***** Data supplied *****

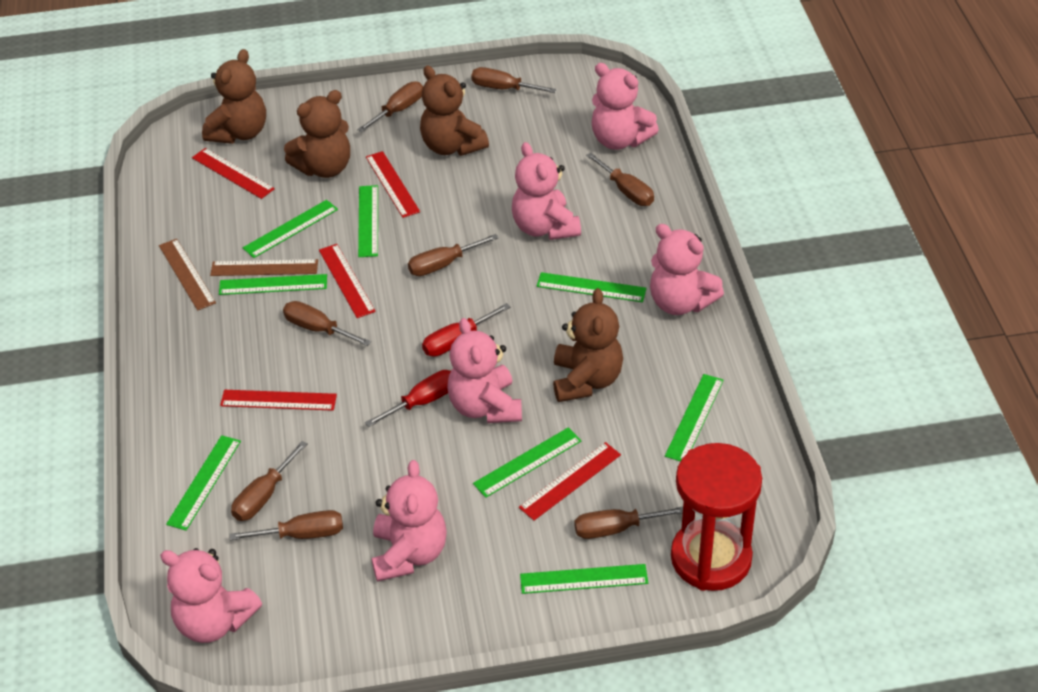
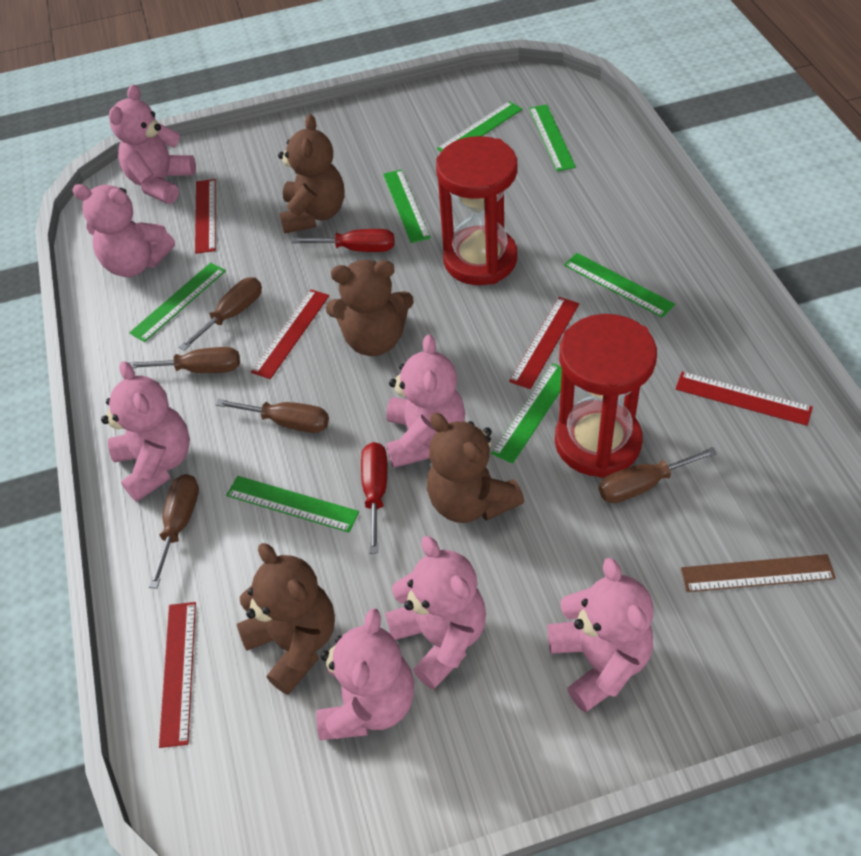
brown ruler: 2 -> 1
brown screwdriver: 8 -> 5
green ruler: 8 -> 7
pink teddy bear: 6 -> 7
red hourglass: 1 -> 2

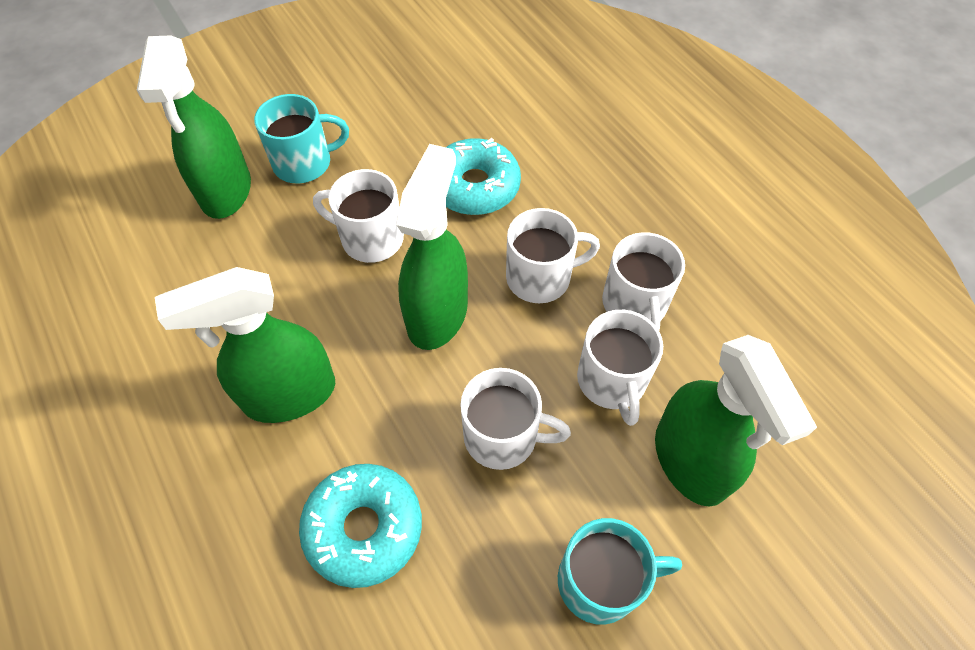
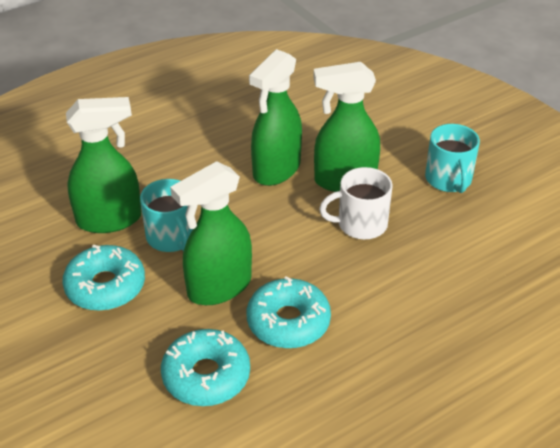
turquoise donut: 2 -> 3
white mug: 5 -> 1

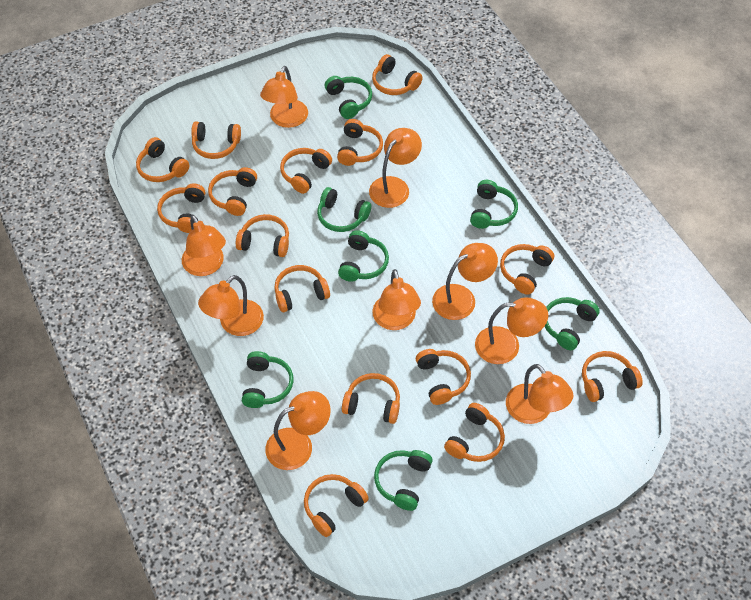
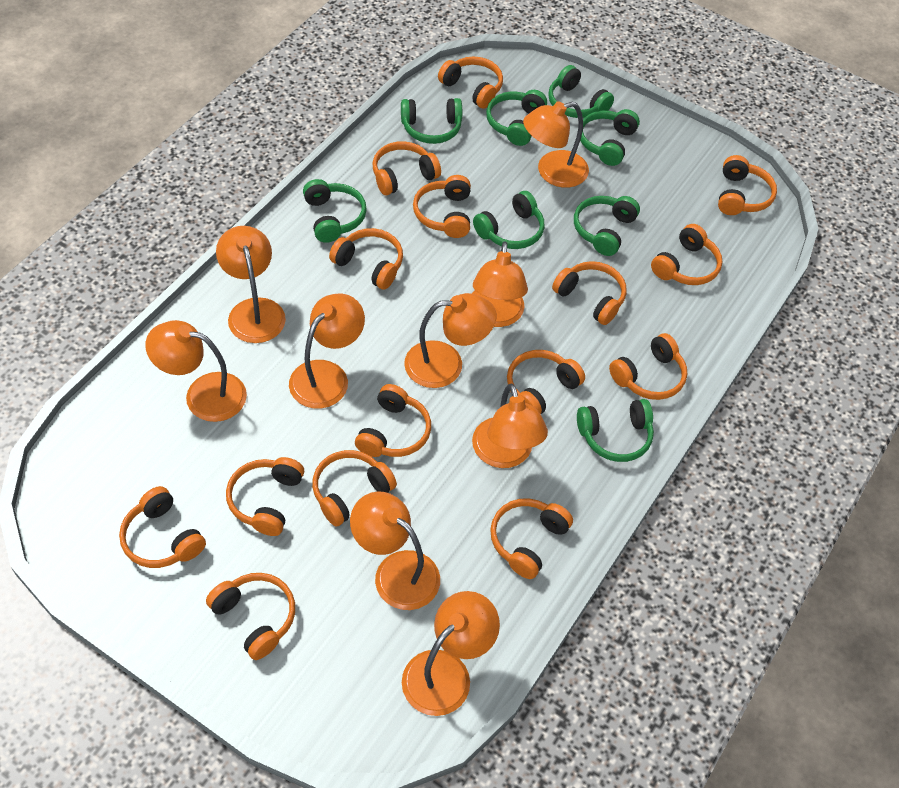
green headphones: 7 -> 8

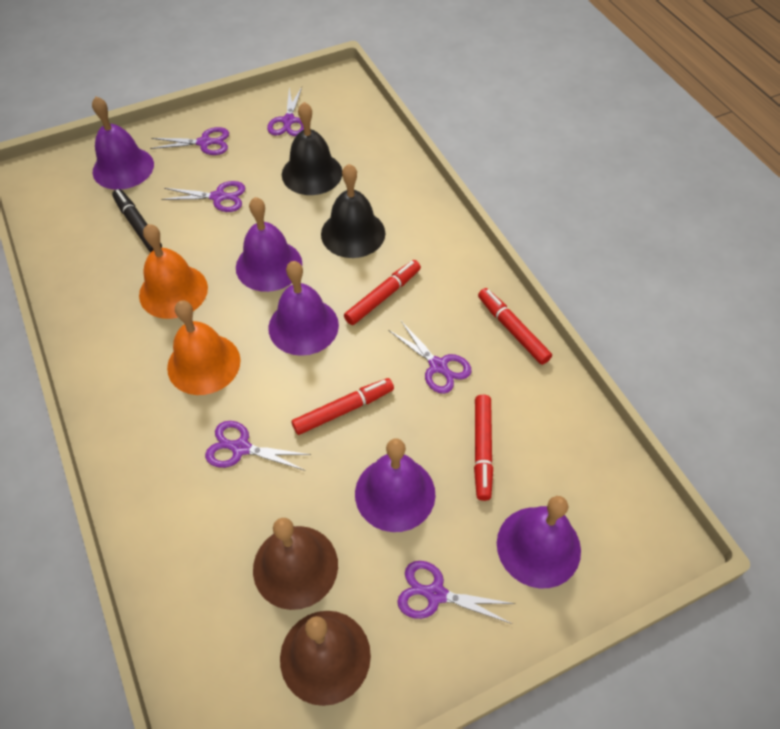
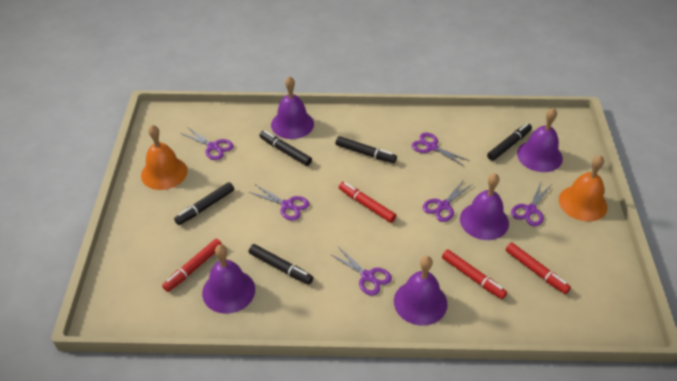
black bell: 2 -> 0
black marker: 1 -> 5
brown bell: 2 -> 0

*****

### [What to produce]
Final stretch of the data: repeat exactly each line from the one containing "green headphones: 7 -> 8" through the last, and omit all pictures.

### [Result of this task]
green headphones: 7 -> 8

black bell: 2 -> 0
black marker: 1 -> 5
brown bell: 2 -> 0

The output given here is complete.